Task description →
From the line with "red eraser [156,201,176,239]" through the final line, please write out the listing exactly, including both of those lines.

Extracted data →
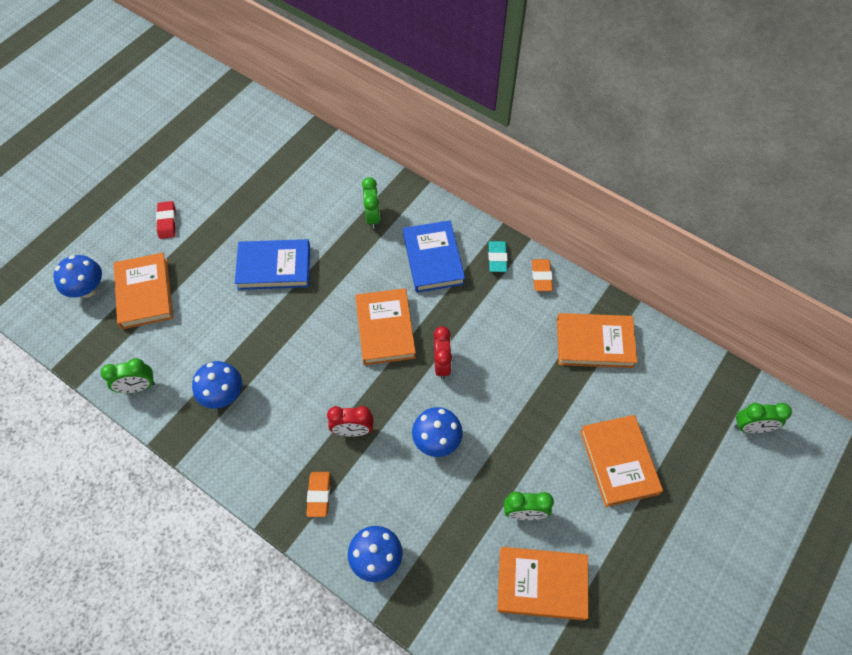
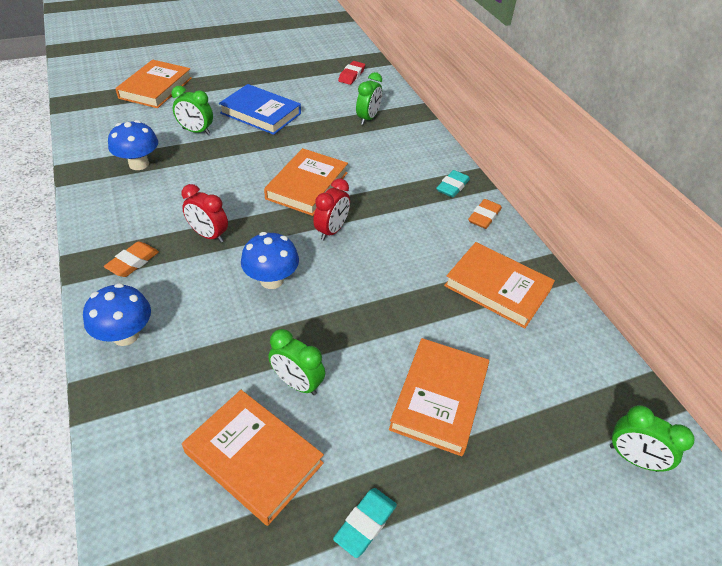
camera: 30 degrees right, 15 degrees down
blue mushroom [53,255,102,298] -> none
green clock [100,358,155,393] -> green clock moved to [171,86,213,135]
red eraser [156,201,176,239] -> red eraser moved to [338,61,365,85]
blue book [403,220,465,293] -> none
none -> turquoise eraser [333,488,397,558]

Answer to this task →
red eraser [156,201,176,239] -> red eraser moved to [338,61,365,85]
blue book [403,220,465,293] -> none
none -> turquoise eraser [333,488,397,558]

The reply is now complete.